* **Exercise objective**
Set down the material below word for word, excluding the pictures.

Data entries:

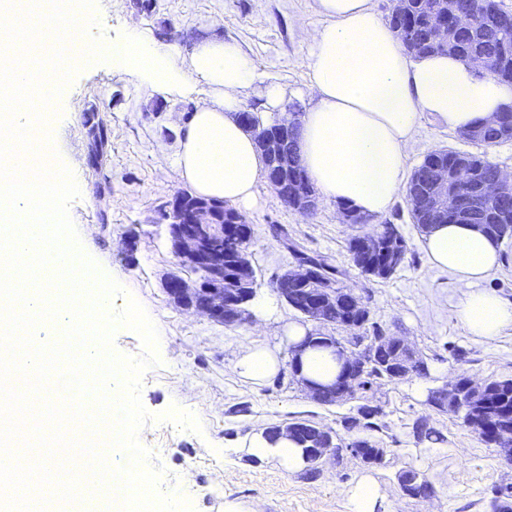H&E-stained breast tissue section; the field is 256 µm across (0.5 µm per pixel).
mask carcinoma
I'll return each mask as SVG.
<instances>
[{"label": "carcinoma", "instance_id": "obj_1", "mask_svg": "<svg viewBox=\"0 0 512 512\" xmlns=\"http://www.w3.org/2000/svg\"><path fill=\"white\" fill-rule=\"evenodd\" d=\"M404 2L406 7L396 4L393 11L409 17L407 39L403 40L405 50L414 56L445 52L443 46L432 41L429 27V18L439 7V0ZM452 6L457 13L470 17V27L459 36L454 54L482 58L484 68L493 78L511 84L512 18L504 19L502 10L494 0L485 6L481 0H452ZM502 116L506 119L505 123L480 126L460 133V137L484 147L507 141L512 136V110L502 113ZM248 121L246 128L258 143L277 124L276 120H266L258 112L249 113ZM289 153L291 166L288 176L305 174L300 162L296 127L289 139ZM459 164L470 168V183L459 185V190L467 194L497 174V166L480 155L447 149L427 154L414 171L417 182L414 193L408 199L414 223L420 230L425 231L434 224L452 220L449 213L432 208L429 200L441 180L442 172L451 173ZM177 196L183 198L188 206L200 204L211 209L216 228L214 234L207 238V244L213 251L224 255V276H234L232 264L237 254L246 251L251 233L242 236L235 231H221L220 225L224 224L225 214L231 210L224 202L204 199L186 192H179ZM465 223L477 226L481 232L498 240L511 238L512 193L504 194L491 206H478L465 219ZM369 237L377 242L372 249L363 246L364 240ZM287 248L292 259L308 261L318 270L316 277L306 283H296L283 274L277 275L274 281V288L279 296L290 308L305 316L310 312V305L320 294V290L327 287V282L338 281L342 272L325 256L310 254L293 243L287 245ZM393 248L407 251L405 240L391 224H382L374 232L355 236L348 242V251L354 266L361 274L377 279H387L395 272V268L388 261L389 252ZM321 316L325 324L345 327L353 331V334L347 338L321 335L309 340L308 344L337 351L346 344L361 342L369 352L370 366L352 394L345 395L341 392L339 381L343 374L340 373L336 381L324 386L325 393L318 403L333 405L353 399L364 400V404L357 407V415L344 420V429L353 434L349 445L358 449L357 458L367 465H381L385 461L386 449L378 447L367 432L379 428L374 419L382 415V409L377 405H370V401L380 386L404 381L407 371L413 377H428V364L401 345L389 343L383 327L371 319L370 311L361 297L345 288L336 287V302L323 307ZM456 390L460 401L454 403L446 388H433L429 391L427 404L438 412L459 415L464 426L475 431L488 448H500L512 442V379L494 380L474 386L470 377L461 375L457 378ZM412 432L418 443L444 440L443 434L435 429L427 417L417 418L412 424ZM288 437L307 456L317 448L331 446L339 449L343 443L339 436L334 441L330 440L323 434L320 425L306 419L288 422ZM397 479L401 491L409 497H416L428 489L425 474L411 466L399 471Z\"/></svg>", "mask_w": 512, "mask_h": 512}]
</instances>
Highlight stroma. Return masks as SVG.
<instances>
[{
  "label": "stroma",
  "mask_w": 512,
  "mask_h": 512,
  "mask_svg": "<svg viewBox=\"0 0 512 512\" xmlns=\"http://www.w3.org/2000/svg\"><path fill=\"white\" fill-rule=\"evenodd\" d=\"M95 15L90 36L106 43L127 34L146 36L168 48L182 67L198 39L236 42L259 74L257 86L243 94L244 110L266 112L261 89L271 83L284 88L285 104L308 103L302 33L324 22L316 0H96ZM62 97L65 106L56 115L52 134L79 182L80 194L70 201L68 212L80 243L99 267L119 275L126 292L115 296V308L134 297L164 342L158 363L141 379V403L155 419L139 432L140 442L151 452L149 467L166 471L161 493L183 487L195 512H224L225 502L255 500L265 512H347L344 488L368 471L388 512H423V500L404 496L398 484V472L411 465L424 471L434 486L437 512H493L492 490L512 484V468L459 418L430 412L415 388L421 383L437 388L462 373L478 382L512 378V326L491 340L468 334L455 314L458 285L448 271L431 266L405 196L368 223L346 224L336 205L320 203L314 215L305 216L285 208L270 184L260 182L249 221L248 253L261 286L247 305L248 322L227 327L181 310L163 287L167 273L178 265L161 213L176 192L186 189L176 153L184 120L207 99V87L197 86L193 96L184 98L147 86L137 70L116 71L101 63L78 67ZM92 114L107 132L95 163L90 160L87 121ZM439 148L480 150L426 117L414 136L407 170ZM385 223L396 225L407 242V254L388 279L370 280L353 265L348 242ZM275 224L287 228L303 249L328 257L343 272L342 286L363 297L373 320L389 335L407 337L429 364L425 380L384 385L375 394L386 413L384 429L372 434L386 450L383 465L369 468L349 455L340 464L328 458L320 465V477L309 480L300 472H284L274 460H258L240 450L253 432L274 424L308 419L338 431L343 419L356 412L352 401H313L291 376L283 329L304 318L272 284L292 261L272 235ZM245 343L278 349L280 366L274 377L252 383L237 375L234 363ZM459 350L464 360H457ZM174 407L194 414L201 432L162 420V413ZM425 414L444 435L443 443H416L411 424Z\"/></svg>",
  "instance_id": "35a3bbf8"
}]
</instances>
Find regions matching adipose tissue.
I'll use <instances>...</instances> for the list:
<instances>
[{"mask_svg": "<svg viewBox=\"0 0 512 512\" xmlns=\"http://www.w3.org/2000/svg\"><path fill=\"white\" fill-rule=\"evenodd\" d=\"M316 2L324 22L304 33L311 105L300 118L298 142L304 170L325 201L365 216L383 214L405 187V158L424 117L462 132L512 108V84L479 64L448 53L409 55L371 0ZM187 69L210 95L187 122L178 151L180 176L197 196L237 204L249 215L264 162L238 114L244 92L258 78L256 64L235 43L203 39ZM421 246L432 266L455 278L456 314L470 335L492 339L512 325V304L480 287L499 264L498 241L472 225L451 223L433 225ZM307 335L304 327L288 328L290 346L302 349V375L332 383L339 360L332 349L305 346ZM236 368L244 379L263 381L278 372V352L242 345ZM245 448L289 473L307 466L284 436L271 441L259 431Z\"/></svg>", "mask_w": 512, "mask_h": 512, "instance_id": "1", "label": "adipose tissue"}]
</instances>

* **Exercise response**
H&E-stained breast tissue section; the field is 256 µm across (0.5 µm per pixel).
mask carcinoma
I'll return each mask as SVG.
<instances>
[{"label": "carcinoma", "instance_id": "obj_1", "mask_svg": "<svg viewBox=\"0 0 512 512\" xmlns=\"http://www.w3.org/2000/svg\"><path fill=\"white\" fill-rule=\"evenodd\" d=\"M404 2L406 7L396 4L393 11L409 17L407 39L403 40L405 50L414 56L445 52L443 46L432 41L429 27V18L439 7V0ZM452 6L457 13L470 17V27L459 36L454 54L482 58L484 68L493 78L511 84L512 18L504 19L502 10L494 0L485 6L481 0H452ZM502 116L506 119L505 123L480 126L460 133V137L484 147L507 141L512 136V110L502 113ZM248 121L246 128L258 143L277 124L276 120H266L258 112L249 113ZM289 153L291 166L288 176L305 174L300 162L296 127L289 139ZM459 164L470 168V183L459 185V190L467 194L497 174V166L480 155L447 149L427 154L414 171L417 182L414 193L408 199L414 223L420 230L425 231L434 224L452 220L449 213L432 208L429 200L441 180L442 172L451 173ZM177 196L183 198L188 206L200 204L211 209L216 228L214 234L207 238V244L213 251L224 255V276H234L232 264L237 254L246 251L251 233L242 236L235 231H221L220 225L224 224L225 214L231 210L224 202L204 199L186 192H179ZM465 223L477 226L481 232L498 240L511 238L512 193L504 194L491 206H478L465 219ZM369 237L377 242L372 249L363 246L364 240ZM287 248L292 259L308 261L318 270L316 277L306 283H296L283 274L277 275L274 281V288L279 296L290 308L305 316L310 312V305L320 294V290L327 287V282L338 281L342 272L325 256L310 254L293 243L287 245ZM393 248L407 251L405 240L391 224H382L374 232L355 236L348 242V251L354 266L361 274L377 279H387L395 272V268L388 261L389 252ZM321 316L325 324L345 327L353 331V334L347 338L321 335L309 340L308 344L337 351L346 344L361 342L369 352L370 366L352 394L345 395L341 392L339 381L343 374L340 373L336 381L324 386L325 393L318 403L333 405L353 399L364 400V404L357 407V415L344 420V429L353 434L349 445L358 449L357 458L367 465H381L385 461L386 449L378 447L367 432L379 428L374 419L382 415V409L377 405H370V401L380 386L404 381L407 371L413 377H428V364L401 345L389 343L383 327L371 319L370 311L361 297L345 288L336 287V302L323 307ZM456 390L460 401L454 403L446 388H433L429 391L427 404L438 412L459 415L464 426L475 431L488 448H500L512 442V379L494 380L474 386L470 377L461 375L457 378ZM412 432L418 443L444 440L443 434L435 429L427 417L417 418L412 424ZM288 437L307 456L317 448L331 446L339 449L343 443L339 436L334 441L330 440L323 434L320 425L306 419L288 422ZM397 479L401 491L409 497H416L428 489L425 474L411 466L399 471Z\"/></svg>", "mask_w": 512, "mask_h": 512}]
</instances>
Highlight stroma. Return masks as SVG.
<instances>
[{
  "label": "stroma",
  "mask_w": 512,
  "mask_h": 512,
  "mask_svg": "<svg viewBox=\"0 0 512 512\" xmlns=\"http://www.w3.org/2000/svg\"><path fill=\"white\" fill-rule=\"evenodd\" d=\"M95 15L90 36L106 43L127 34L146 36L168 48L182 67L198 39L236 42L259 74L257 86L243 94L244 110L266 112L261 89L271 83L284 88L285 104L308 103L302 33L324 22L316 0H96ZM62 97L65 106L56 115L52 134L79 182L80 194L70 201L68 212L80 243L99 267L119 275L126 292L115 296V308L134 297L164 342L158 363L141 379V403L155 419L139 432L140 442L151 452L149 467L166 471L161 493L183 487L195 512H224L225 502L255 500L265 512H347L344 488L368 471L388 512H423V500L404 496L398 484V472L411 465L424 471L434 486L437 512H493L492 490L512 484V468L459 418L430 412L415 388L421 383L437 388L462 373L478 382L512 378V326L491 340L468 334L455 314L458 285L448 271L431 266L405 196L368 223L346 224L336 205L320 203L314 215L305 216L285 208L270 184L260 182L249 221L248 253L261 286L247 305L248 322L227 327L181 310L163 287L167 273L178 265L161 213L176 192L186 189L176 153L184 120L207 99V87L197 86L193 96L184 98L147 86L137 70L116 71L101 63L78 67ZM92 114L107 132L95 163L90 160L87 121ZM439 148L480 150L426 117L414 136L407 170ZM385 223L396 225L407 242V254L388 279L370 280L353 265L348 242ZM275 224L287 228L303 249L328 257L343 272L342 286L363 297L373 320L389 335L407 337L429 364L425 380L384 385L375 394L386 413L384 429L372 434L386 450L383 465L369 468L349 455L340 464L328 458L320 465V477L309 480L300 472H284L274 460H258L240 450L253 432L274 424L308 419L338 431L343 419L356 412L352 401H313L291 376L283 329L304 318L272 284L292 261L272 235ZM245 343L278 349L280 366L274 377L252 383L237 375L234 363ZM459 350L464 360H457ZM174 407L194 414L201 432L162 420V413ZM425 414L444 435L443 443H416L411 424Z\"/></svg>",
  "instance_id": "35a3bbf8"
}]
</instances>
Find regions matching adipose tissue.
I'll use <instances>...</instances> for the list:
<instances>
[{"mask_svg": "<svg viewBox=\"0 0 512 512\" xmlns=\"http://www.w3.org/2000/svg\"><path fill=\"white\" fill-rule=\"evenodd\" d=\"M316 2L324 22L304 33L311 105L300 118L298 142L304 170L325 201L365 216L383 214L405 187V158L424 117L462 132L512 108V84L479 64L448 53L409 55L371 0ZM187 69L210 95L187 122L178 151L180 176L197 196L237 204L249 215L264 162L238 114L244 92L258 78L256 64L235 43L203 39ZM421 246L432 266L455 278L456 314L470 335L492 339L512 325V304L480 287L499 264L498 241L472 225L451 223L433 225ZM307 335L304 327L288 328L290 346L302 349V375L332 383L339 360L332 349L305 346ZM236 368L244 379L263 381L278 372V352L242 345ZM245 448L289 473L307 466L284 436L271 441L259 431Z\"/></svg>", "mask_w": 512, "mask_h": 512, "instance_id": "1", "label": "adipose tissue"}]
</instances>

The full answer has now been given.